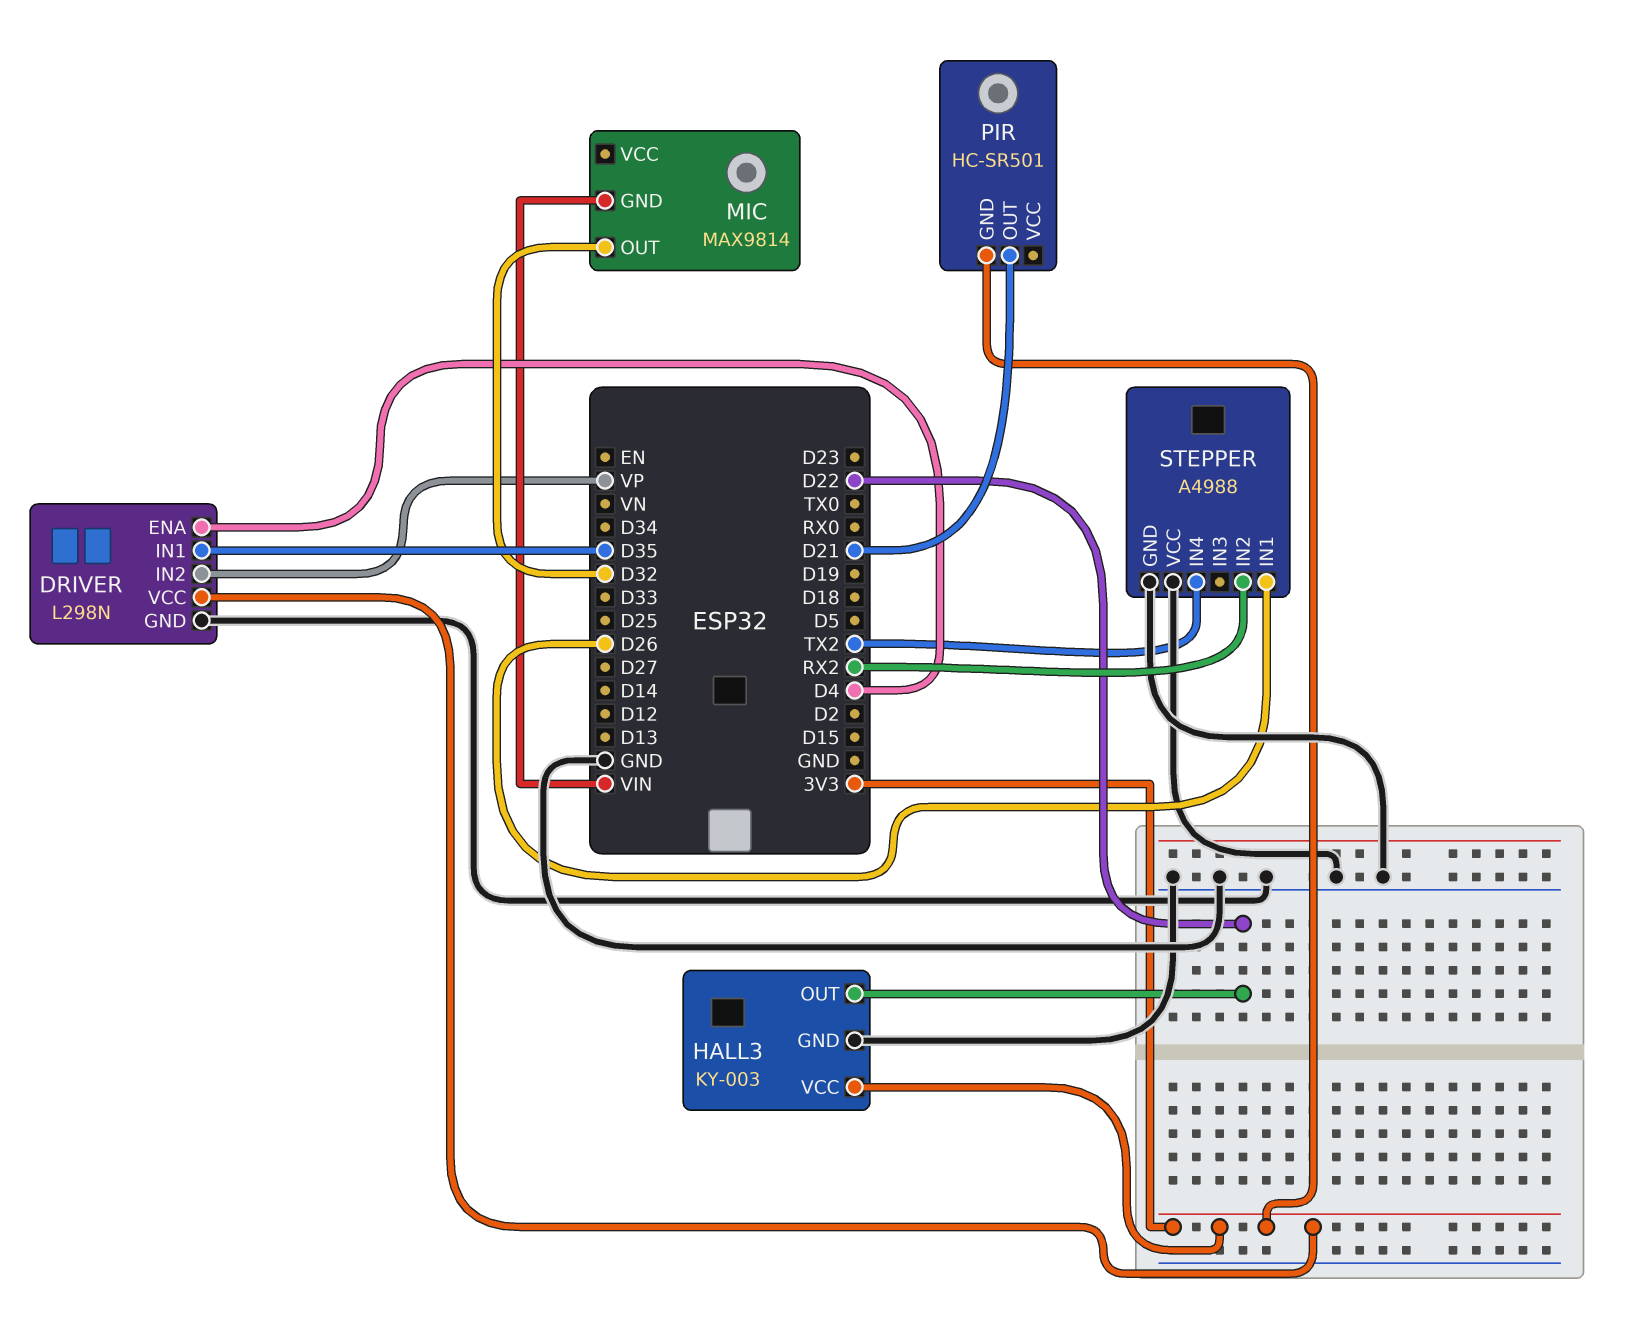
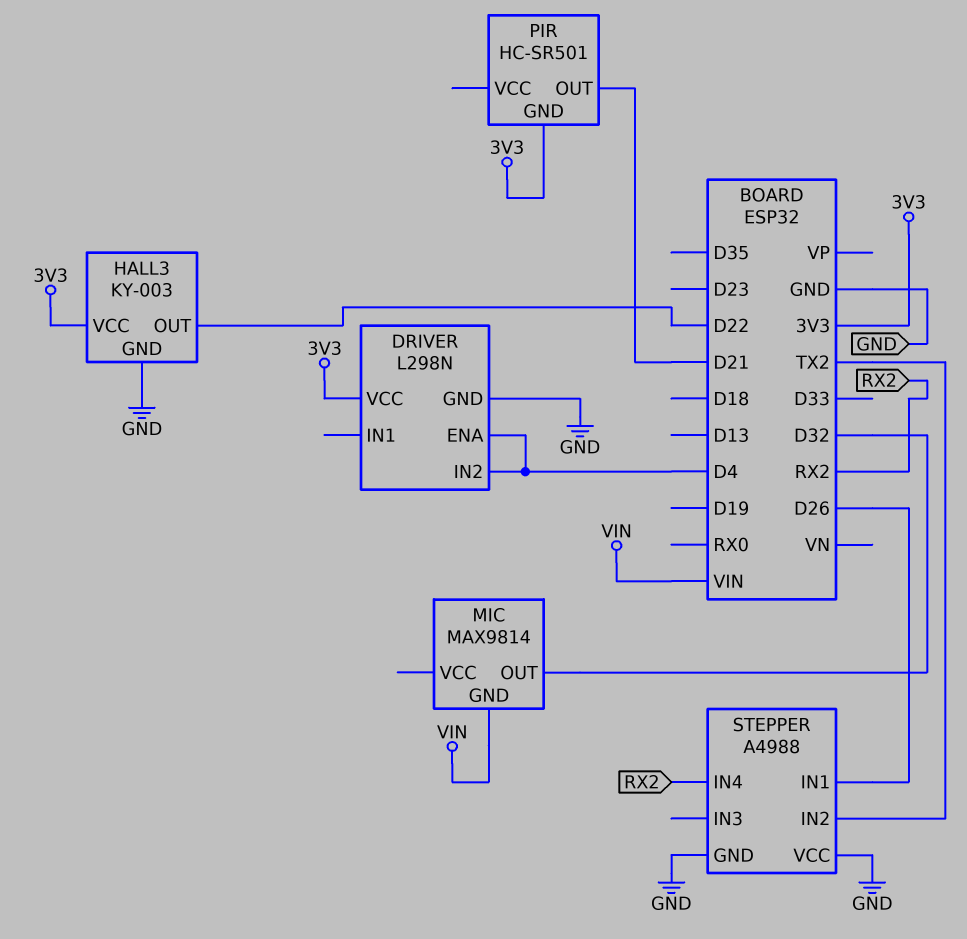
DRIVER pin IN1: D35 -> none
DRIVER pin IN2: VP -> D4
STEPPER pin IN2: RX2 -> TX2
STEPPER pin IN4: TX2 -> RX2

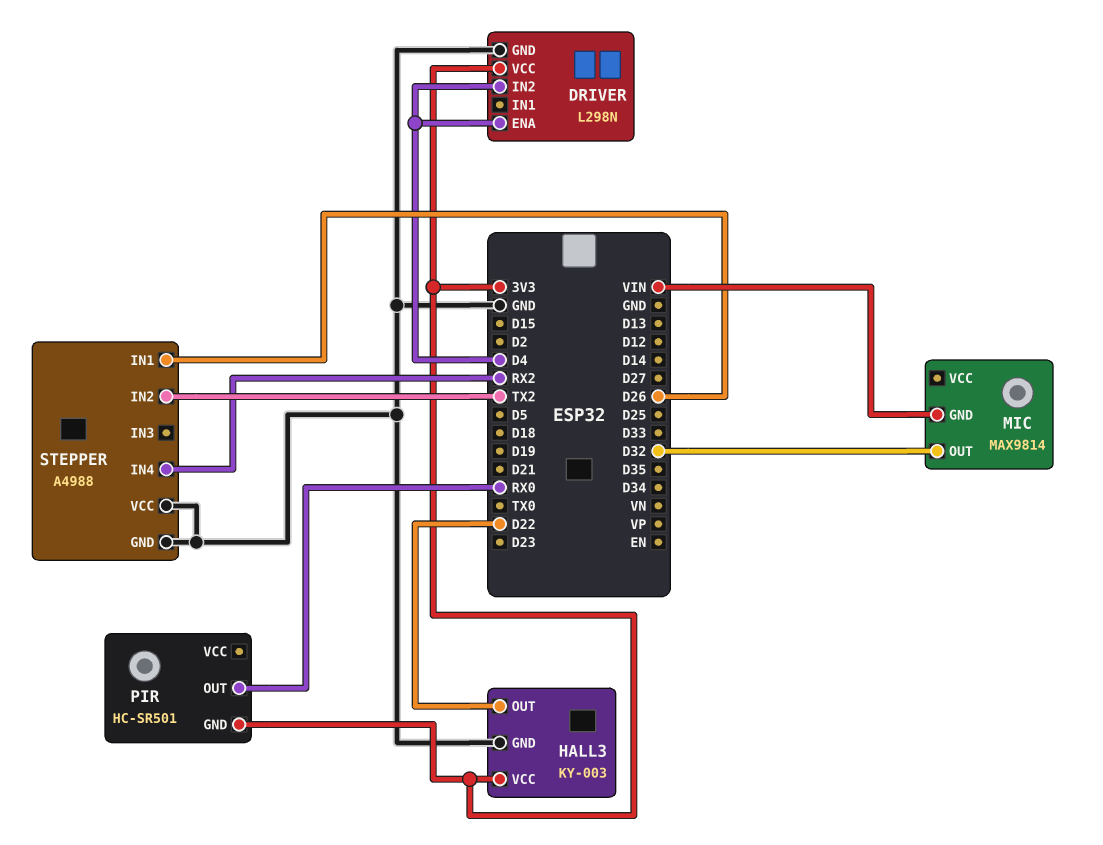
PIR pin OUT: D21 -> RX0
+ + + +
**What is being asked:**
In your reply, every line of the material should appear exactly as written, and no picture should.

**Written response:**
DRIVER pin IN1: D35 -> none
DRIVER pin IN2: VP -> D4
STEPPER pin IN2: RX2 -> TX2
STEPPER pin IN4: TX2 -> RX2

PIR pin OUT: D21 -> RX0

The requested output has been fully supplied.